Directions for this task
Only certain lines below are wanted: those starting at the line containing "U1: MCP73831 -> LTC4054" and ending at the line containing "R14: 22k (+9V, OUT) -> 22k (OUT, VN)", both included, each retyped exactly.

Data records
+ + + + + + +

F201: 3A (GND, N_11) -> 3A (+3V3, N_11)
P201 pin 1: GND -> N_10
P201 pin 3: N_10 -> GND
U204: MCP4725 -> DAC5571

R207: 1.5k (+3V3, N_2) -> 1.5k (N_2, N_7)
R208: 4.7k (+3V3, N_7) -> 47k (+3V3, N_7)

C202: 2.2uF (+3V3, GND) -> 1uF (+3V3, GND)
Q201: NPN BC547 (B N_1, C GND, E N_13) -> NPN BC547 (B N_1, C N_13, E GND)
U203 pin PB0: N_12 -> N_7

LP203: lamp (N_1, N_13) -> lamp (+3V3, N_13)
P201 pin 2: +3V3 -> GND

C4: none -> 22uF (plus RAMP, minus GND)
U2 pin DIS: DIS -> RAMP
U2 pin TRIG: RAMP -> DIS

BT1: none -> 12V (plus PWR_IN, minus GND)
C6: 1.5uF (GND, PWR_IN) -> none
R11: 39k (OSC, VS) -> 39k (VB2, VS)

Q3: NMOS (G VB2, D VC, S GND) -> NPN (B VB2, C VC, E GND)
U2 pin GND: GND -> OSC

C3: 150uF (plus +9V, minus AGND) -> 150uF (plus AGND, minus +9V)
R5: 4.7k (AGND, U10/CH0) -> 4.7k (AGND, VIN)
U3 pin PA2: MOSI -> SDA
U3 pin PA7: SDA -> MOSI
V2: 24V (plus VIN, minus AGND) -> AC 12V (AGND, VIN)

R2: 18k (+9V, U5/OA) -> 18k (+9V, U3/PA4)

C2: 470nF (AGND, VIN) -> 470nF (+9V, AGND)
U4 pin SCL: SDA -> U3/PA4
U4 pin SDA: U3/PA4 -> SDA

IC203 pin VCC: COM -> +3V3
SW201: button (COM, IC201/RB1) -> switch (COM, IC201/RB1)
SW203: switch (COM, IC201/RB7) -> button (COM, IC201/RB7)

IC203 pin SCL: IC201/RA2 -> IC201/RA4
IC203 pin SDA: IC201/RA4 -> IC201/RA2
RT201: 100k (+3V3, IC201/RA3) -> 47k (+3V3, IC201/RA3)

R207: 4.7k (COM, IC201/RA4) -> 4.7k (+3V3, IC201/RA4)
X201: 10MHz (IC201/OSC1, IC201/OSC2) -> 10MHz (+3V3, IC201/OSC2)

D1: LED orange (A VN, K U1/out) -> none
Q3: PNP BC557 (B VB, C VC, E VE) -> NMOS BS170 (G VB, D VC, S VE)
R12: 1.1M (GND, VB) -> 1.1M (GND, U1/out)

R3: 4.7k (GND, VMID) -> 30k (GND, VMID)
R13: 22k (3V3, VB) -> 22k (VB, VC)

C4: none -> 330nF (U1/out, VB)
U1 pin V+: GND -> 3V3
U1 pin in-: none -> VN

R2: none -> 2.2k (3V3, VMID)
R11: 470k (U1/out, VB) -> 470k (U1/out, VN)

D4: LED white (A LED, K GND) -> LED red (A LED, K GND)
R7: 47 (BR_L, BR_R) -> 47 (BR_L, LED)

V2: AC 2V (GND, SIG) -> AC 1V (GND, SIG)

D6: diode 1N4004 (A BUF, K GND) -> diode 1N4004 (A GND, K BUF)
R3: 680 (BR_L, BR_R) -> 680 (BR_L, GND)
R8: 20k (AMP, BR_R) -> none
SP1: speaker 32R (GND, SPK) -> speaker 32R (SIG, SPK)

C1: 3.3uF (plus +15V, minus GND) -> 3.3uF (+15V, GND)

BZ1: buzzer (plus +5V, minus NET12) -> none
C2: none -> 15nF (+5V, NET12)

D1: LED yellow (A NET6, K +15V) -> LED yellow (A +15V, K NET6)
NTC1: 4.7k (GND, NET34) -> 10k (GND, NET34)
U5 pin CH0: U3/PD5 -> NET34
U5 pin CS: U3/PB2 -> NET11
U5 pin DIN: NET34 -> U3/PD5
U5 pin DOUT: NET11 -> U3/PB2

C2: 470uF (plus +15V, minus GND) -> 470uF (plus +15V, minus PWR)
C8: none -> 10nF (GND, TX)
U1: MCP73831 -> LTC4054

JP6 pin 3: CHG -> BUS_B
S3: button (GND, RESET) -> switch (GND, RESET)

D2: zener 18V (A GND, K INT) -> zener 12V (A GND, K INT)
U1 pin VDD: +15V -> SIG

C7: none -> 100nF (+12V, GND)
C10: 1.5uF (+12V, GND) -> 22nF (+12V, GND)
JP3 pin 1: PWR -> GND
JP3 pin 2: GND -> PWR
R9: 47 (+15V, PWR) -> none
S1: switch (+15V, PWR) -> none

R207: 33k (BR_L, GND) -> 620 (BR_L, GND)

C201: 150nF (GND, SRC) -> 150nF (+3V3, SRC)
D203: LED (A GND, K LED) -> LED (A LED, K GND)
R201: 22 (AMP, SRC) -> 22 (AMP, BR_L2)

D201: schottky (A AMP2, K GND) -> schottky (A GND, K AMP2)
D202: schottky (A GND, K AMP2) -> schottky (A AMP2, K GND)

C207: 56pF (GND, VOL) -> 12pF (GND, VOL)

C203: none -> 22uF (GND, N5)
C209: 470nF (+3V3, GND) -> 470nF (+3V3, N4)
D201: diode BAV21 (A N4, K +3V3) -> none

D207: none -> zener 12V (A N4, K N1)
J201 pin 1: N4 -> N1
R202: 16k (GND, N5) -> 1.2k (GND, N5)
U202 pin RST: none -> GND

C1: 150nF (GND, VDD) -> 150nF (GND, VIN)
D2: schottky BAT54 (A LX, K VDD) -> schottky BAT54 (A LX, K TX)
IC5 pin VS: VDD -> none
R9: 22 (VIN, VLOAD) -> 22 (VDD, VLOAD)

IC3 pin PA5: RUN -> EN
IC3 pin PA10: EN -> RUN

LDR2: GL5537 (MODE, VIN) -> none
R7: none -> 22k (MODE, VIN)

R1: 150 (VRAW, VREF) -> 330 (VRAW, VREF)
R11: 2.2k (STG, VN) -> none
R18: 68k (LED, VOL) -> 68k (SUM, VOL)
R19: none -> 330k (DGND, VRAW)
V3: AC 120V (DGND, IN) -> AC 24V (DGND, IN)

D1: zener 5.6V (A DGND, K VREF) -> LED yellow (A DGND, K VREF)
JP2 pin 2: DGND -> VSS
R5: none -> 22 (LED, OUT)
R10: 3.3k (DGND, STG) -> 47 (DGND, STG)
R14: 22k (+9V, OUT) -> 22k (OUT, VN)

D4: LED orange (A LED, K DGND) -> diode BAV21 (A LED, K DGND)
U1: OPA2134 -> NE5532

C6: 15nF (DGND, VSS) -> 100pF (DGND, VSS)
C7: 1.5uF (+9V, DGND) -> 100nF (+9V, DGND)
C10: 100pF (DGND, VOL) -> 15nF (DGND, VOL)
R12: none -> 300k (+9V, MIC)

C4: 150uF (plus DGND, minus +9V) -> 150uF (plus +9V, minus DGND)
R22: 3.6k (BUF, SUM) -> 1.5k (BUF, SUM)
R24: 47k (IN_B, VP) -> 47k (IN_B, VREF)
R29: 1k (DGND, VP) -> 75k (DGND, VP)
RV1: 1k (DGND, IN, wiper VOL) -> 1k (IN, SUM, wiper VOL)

+ + + + + + +

Solution to the exercise
U1: MCP73831 -> LTC4054

JP6 pin 3: CHG -> BUS_B
S3: button (GND, RESET) -> switch (GND, RESET)

D2: zener 18V (A GND, K INT) -> zener 12V (A GND, K INT)
U1 pin VDD: +15V -> SIG

C7: none -> 100nF (+12V, GND)
C10: 1.5uF (+12V, GND) -> 22nF (+12V, GND)
JP3 pin 1: PWR -> GND
JP3 pin 2: GND -> PWR
R9: 47 (+15V, PWR) -> none
S1: switch (+15V, PWR) -> none

R207: 33k (BR_L, GND) -> 620 (BR_L, GND)

C201: 150nF (GND, SRC) -> 150nF (+3V3, SRC)
D203: LED (A GND, K LED) -> LED (A LED, K GND)
R201: 22 (AMP, SRC) -> 22 (AMP, BR_L2)

D201: schottky (A AMP2, K GND) -> schottky (A GND, K AMP2)
D202: schottky (A GND, K AMP2) -> schottky (A AMP2, K GND)

C207: 56pF (GND, VOL) -> 12pF (GND, VOL)

C203: none -> 22uF (GND, N5)
C209: 470nF (+3V3, GND) -> 470nF (+3V3, N4)
D201: diode BAV21 (A N4, K +3V3) -> none

D207: none -> zener 12V (A N4, K N1)
J201 pin 1: N4 -> N1
R202: 16k (GND, N5) -> 1.2k (GND, N5)
U202 pin RST: none -> GND

C1: 150nF (GND, VDD) -> 150nF (GND, VIN)
D2: schottky BAT54 (A LX, K VDD) -> schottky BAT54 (A LX, K TX)
IC5 pin VS: VDD -> none
R9: 22 (VIN, VLOAD) -> 22 (VDD, VLOAD)

IC3 pin PA5: RUN -> EN
IC3 pin PA10: EN -> RUN

LDR2: GL5537 (MODE, VIN) -> none
R7: none -> 22k (MODE, VIN)

R1: 150 (VRAW, VREF) -> 330 (VRAW, VREF)
R11: 2.2k (STG, VN) -> none
R18: 68k (LED, VOL) -> 68k (SUM, VOL)
R19: none -> 330k (DGND, VRAW)
V3: AC 120V (DGND, IN) -> AC 24V (DGND, IN)

D1: zener 5.6V (A DGND, K VREF) -> LED yellow (A DGND, K VREF)
JP2 pin 2: DGND -> VSS
R5: none -> 22 (LED, OUT)
R10: 3.3k (DGND, STG) -> 47 (DGND, STG)
R14: 22k (+9V, OUT) -> 22k (OUT, VN)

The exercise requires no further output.